## Your goal
Counting from the line that holds "(590, 308) = (538, 236): yellow", return each line exactly, through and including the last line of the entries.

(Extracted records)
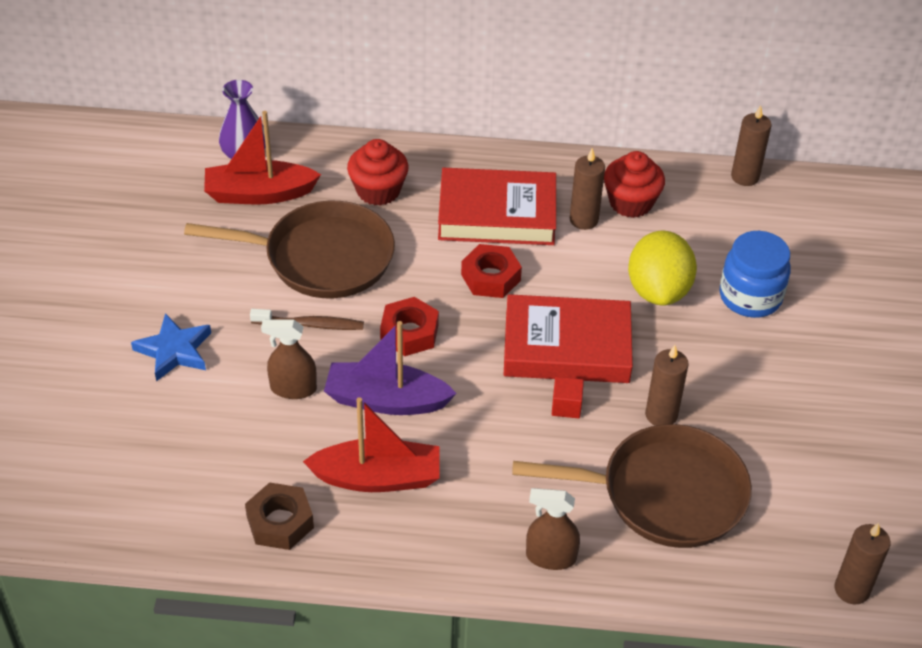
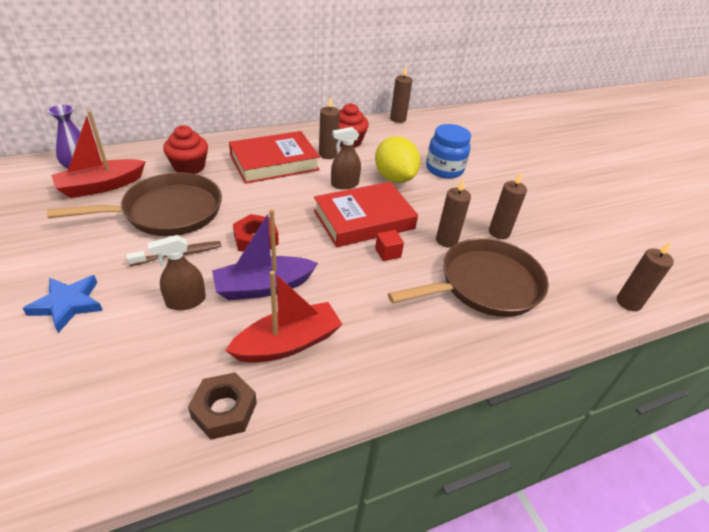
camera: 30 degrees left, 5 degrees down
(490, 277) = (291, 195): red nut -> none
(550, 557) = (447, 353): brown spray bottle -> brown spray bottle (344, 184)
(750, 428) = (499, 232): none -> brown candle

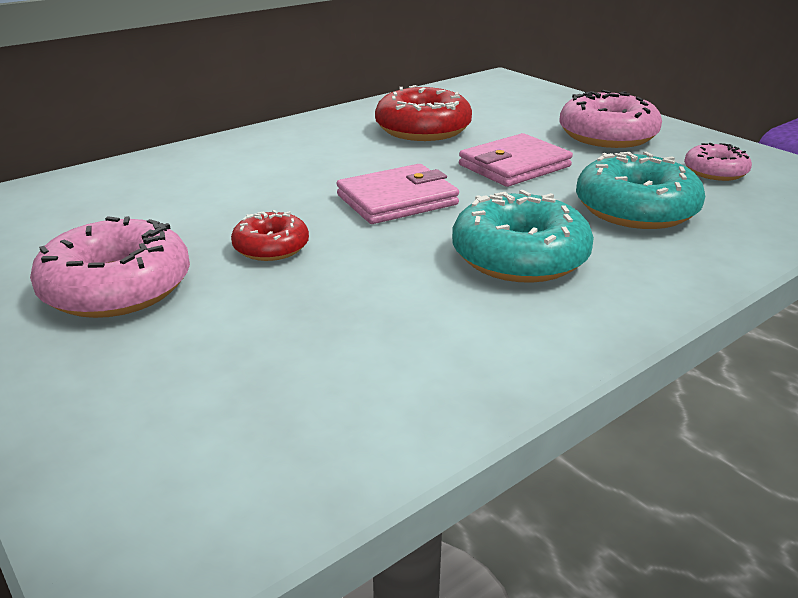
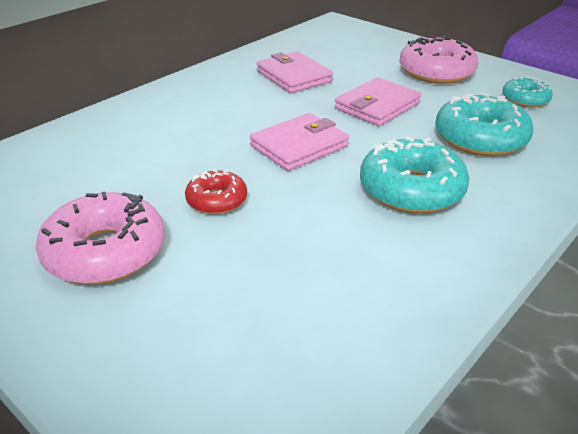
camera: 10 degrees left, 5 degrees up
(423, 129) = (294, 76): red donut -> pink wallet
(715, 172) = (525, 99): pink donut -> turquoise donut

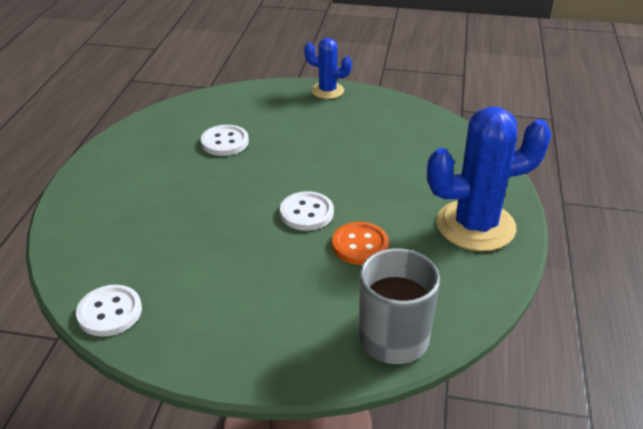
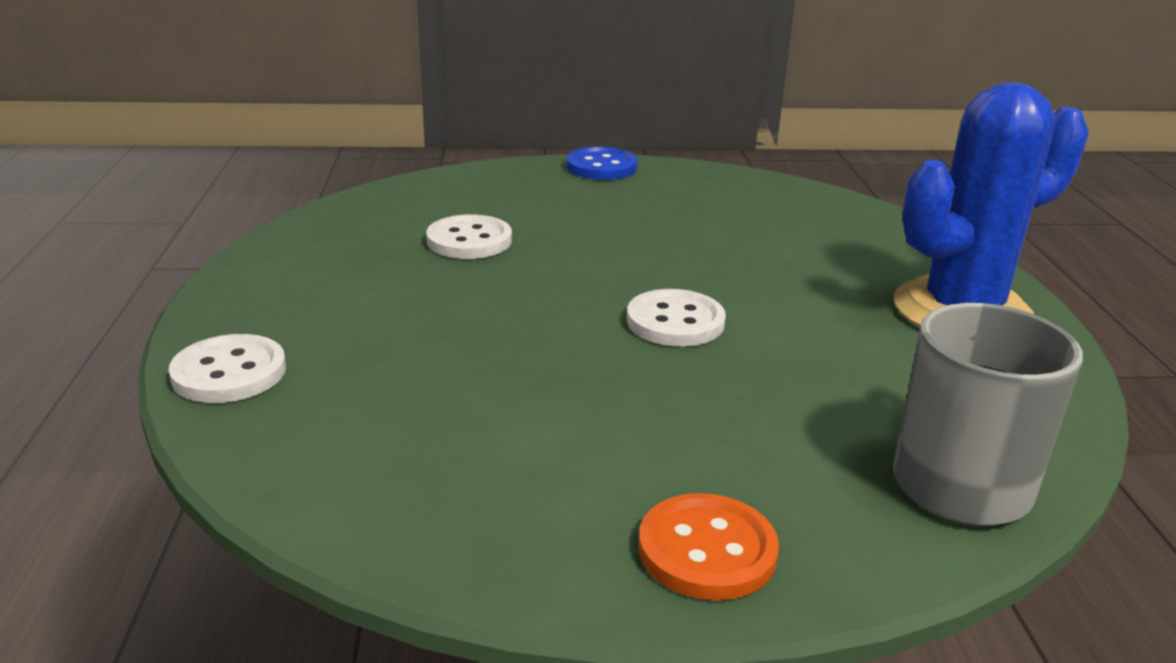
camera: 15 degrees left, 10 degrees down
(110, 312) = (386, 519): white button -> white button (229, 372)
(327, 91) = (601, 167): blue cactus -> blue button
(360, 245) = (798, 357): orange button -> orange button (707, 550)

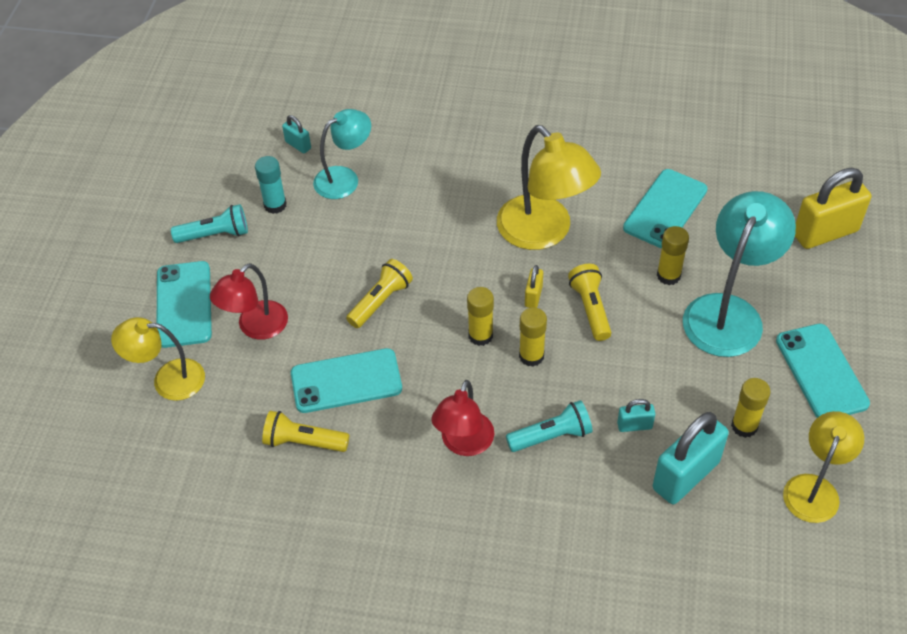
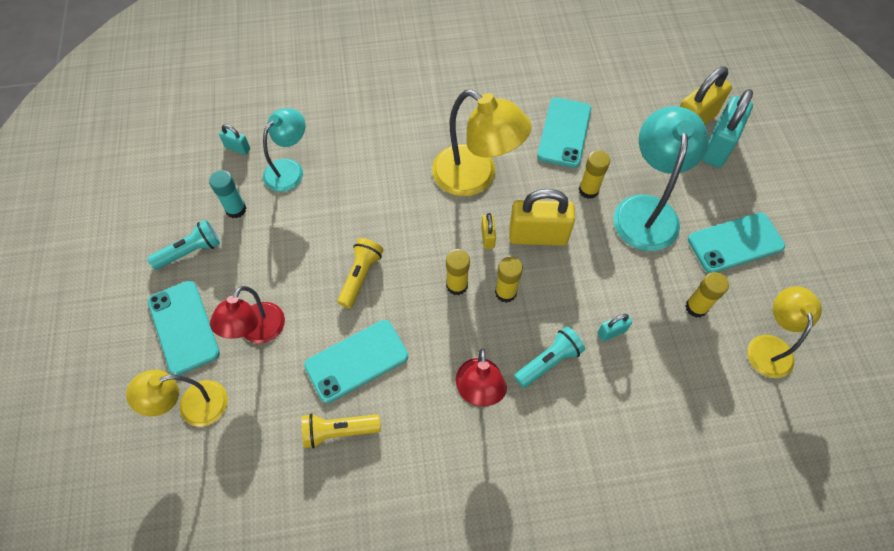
camera: 20 degrees left, 10 degrees up
(590, 308) = (538, 236): yellow flashlight -> yellow padlock
(685, 475) = (668, 365): turquoise padlock -> turquoise padlock (718, 147)
(821, 372) = (735, 243): turquoise phone -> turquoise phone turned 75 degrees counterclockwise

## Expected answer
(590, 308) = (538, 236): yellow flashlight -> yellow padlock
(685, 475) = (668, 365): turquoise padlock -> turquoise padlock (718, 147)
(821, 372) = (735, 243): turquoise phone -> turquoise phone turned 75 degrees counterclockwise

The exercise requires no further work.